### [Provided data]
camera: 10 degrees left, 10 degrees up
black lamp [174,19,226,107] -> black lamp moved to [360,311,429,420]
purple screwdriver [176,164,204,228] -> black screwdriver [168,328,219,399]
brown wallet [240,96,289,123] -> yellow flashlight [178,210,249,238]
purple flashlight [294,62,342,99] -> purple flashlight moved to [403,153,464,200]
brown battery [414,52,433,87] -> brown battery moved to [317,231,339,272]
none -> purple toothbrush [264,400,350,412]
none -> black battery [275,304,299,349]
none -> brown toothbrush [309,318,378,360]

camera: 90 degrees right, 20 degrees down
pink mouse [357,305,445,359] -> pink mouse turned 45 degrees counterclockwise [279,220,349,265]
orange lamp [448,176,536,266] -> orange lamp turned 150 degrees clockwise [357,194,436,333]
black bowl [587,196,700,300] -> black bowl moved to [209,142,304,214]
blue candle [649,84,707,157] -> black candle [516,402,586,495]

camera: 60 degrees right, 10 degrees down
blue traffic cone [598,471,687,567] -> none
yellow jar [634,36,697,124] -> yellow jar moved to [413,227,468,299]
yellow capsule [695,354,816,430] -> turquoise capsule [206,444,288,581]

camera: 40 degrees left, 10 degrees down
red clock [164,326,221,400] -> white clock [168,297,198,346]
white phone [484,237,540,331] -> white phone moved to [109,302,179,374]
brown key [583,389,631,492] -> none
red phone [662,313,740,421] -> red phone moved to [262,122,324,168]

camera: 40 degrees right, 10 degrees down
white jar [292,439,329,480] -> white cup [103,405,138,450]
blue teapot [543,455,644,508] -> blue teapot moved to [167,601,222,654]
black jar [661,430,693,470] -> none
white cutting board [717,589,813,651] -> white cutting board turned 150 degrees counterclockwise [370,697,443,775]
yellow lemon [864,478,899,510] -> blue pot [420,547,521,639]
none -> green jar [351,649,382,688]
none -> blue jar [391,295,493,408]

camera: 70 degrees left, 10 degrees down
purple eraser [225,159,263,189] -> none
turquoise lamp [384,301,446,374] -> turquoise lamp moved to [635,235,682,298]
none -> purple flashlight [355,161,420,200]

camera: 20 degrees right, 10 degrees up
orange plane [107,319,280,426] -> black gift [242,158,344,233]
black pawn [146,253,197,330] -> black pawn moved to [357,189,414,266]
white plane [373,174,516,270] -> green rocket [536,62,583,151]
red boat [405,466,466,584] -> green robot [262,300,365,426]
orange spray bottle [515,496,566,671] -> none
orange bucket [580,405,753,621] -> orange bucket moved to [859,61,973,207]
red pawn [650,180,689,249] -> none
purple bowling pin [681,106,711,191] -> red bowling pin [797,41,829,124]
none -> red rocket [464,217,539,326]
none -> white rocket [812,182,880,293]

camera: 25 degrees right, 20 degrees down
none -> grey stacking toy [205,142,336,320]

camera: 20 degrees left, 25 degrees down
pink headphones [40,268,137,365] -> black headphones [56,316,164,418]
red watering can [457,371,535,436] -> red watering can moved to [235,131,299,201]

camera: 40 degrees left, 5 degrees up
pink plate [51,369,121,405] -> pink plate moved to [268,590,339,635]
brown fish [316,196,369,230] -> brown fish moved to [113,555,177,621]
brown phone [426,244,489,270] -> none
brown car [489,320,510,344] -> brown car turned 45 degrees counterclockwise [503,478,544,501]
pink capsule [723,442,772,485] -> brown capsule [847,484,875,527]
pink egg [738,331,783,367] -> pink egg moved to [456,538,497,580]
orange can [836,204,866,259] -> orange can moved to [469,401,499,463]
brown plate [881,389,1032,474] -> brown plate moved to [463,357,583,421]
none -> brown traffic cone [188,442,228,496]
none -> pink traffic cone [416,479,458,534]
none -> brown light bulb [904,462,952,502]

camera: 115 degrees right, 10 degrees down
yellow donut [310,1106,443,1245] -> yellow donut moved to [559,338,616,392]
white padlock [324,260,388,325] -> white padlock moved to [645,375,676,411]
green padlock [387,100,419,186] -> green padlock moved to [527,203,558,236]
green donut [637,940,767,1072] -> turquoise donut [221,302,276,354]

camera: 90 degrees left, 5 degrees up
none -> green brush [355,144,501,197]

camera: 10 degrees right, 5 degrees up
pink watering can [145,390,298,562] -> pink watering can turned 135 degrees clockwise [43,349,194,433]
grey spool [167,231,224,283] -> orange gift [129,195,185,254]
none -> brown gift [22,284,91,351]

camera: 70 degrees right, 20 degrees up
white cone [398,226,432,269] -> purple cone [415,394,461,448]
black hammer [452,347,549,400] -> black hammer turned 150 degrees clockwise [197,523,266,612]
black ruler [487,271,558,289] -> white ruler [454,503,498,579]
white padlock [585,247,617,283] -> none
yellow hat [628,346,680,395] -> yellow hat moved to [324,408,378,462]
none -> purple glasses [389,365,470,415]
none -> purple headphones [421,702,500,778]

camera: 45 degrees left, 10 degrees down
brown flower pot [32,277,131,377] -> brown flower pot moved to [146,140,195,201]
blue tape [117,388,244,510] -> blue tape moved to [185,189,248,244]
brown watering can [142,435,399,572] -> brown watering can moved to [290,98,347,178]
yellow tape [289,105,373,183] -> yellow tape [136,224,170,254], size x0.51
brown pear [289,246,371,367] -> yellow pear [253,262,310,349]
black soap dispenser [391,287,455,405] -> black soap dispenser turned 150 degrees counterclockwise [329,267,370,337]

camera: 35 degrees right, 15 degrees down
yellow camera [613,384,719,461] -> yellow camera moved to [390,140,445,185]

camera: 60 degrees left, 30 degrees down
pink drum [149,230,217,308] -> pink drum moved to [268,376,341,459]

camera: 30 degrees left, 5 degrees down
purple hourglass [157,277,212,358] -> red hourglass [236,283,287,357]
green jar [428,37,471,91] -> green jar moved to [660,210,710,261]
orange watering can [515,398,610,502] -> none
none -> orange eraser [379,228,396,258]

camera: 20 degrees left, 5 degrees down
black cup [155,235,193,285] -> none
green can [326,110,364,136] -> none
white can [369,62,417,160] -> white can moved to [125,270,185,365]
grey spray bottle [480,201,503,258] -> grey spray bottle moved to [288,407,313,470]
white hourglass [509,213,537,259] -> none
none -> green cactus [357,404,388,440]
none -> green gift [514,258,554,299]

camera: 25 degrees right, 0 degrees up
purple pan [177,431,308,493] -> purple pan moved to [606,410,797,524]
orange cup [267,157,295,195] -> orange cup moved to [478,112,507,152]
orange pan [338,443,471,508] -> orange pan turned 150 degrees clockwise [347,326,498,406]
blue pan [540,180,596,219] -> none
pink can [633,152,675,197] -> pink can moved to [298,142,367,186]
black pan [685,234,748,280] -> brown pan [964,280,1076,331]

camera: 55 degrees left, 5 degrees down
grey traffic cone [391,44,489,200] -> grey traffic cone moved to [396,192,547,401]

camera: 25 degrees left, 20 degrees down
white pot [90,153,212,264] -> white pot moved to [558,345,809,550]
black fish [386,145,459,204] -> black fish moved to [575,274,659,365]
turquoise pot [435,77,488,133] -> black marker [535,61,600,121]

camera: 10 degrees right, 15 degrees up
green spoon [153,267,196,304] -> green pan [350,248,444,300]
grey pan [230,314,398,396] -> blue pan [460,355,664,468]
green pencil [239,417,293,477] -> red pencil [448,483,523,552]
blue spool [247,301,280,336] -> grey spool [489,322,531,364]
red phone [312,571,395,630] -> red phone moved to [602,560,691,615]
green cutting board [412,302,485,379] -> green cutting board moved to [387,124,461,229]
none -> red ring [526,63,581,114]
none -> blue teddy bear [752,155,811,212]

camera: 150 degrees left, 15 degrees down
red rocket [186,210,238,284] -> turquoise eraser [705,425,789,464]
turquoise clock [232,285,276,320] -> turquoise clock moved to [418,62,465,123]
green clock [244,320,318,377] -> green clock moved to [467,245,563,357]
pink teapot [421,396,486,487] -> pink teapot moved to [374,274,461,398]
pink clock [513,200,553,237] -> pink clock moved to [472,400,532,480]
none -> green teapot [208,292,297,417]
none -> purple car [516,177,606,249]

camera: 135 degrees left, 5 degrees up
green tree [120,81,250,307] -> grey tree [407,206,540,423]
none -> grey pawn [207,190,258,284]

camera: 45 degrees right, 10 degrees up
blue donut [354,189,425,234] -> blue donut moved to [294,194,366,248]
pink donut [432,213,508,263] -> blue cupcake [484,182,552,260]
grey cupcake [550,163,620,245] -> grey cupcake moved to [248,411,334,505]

### [Task goal]
Word for word, restate the line that contains "grey pan [230,314,398,396]" and each line after it, up to and including the last line of the listing; include nothing else.

### [Finished exercise]
grey pan [230,314,398,396] -> blue pan [460,355,664,468]
green pencil [239,417,293,477] -> red pencil [448,483,523,552]
blue spool [247,301,280,336] -> grey spool [489,322,531,364]
red phone [312,571,395,630] -> red phone moved to [602,560,691,615]
green cutting board [412,302,485,379] -> green cutting board moved to [387,124,461,229]
none -> red ring [526,63,581,114]
none -> blue teddy bear [752,155,811,212]

camera: 150 degrees left, 15 degrees down
red rocket [186,210,238,284] -> turquoise eraser [705,425,789,464]
turquoise clock [232,285,276,320] -> turquoise clock moved to [418,62,465,123]
green clock [244,320,318,377] -> green clock moved to [467,245,563,357]
pink teapot [421,396,486,487] -> pink teapot moved to [374,274,461,398]
pink clock [513,200,553,237] -> pink clock moved to [472,400,532,480]
none -> green teapot [208,292,297,417]
none -> purple car [516,177,606,249]

camera: 135 degrees left, 5 degrees up
green tree [120,81,250,307] -> grey tree [407,206,540,423]
none -> grey pawn [207,190,258,284]

camera: 45 degrees right, 10 degrees up
blue donut [354,189,425,234] -> blue donut moved to [294,194,366,248]
pink donut [432,213,508,263] -> blue cupcake [484,182,552,260]
grey cupcake [550,163,620,245] -> grey cupcake moved to [248,411,334,505]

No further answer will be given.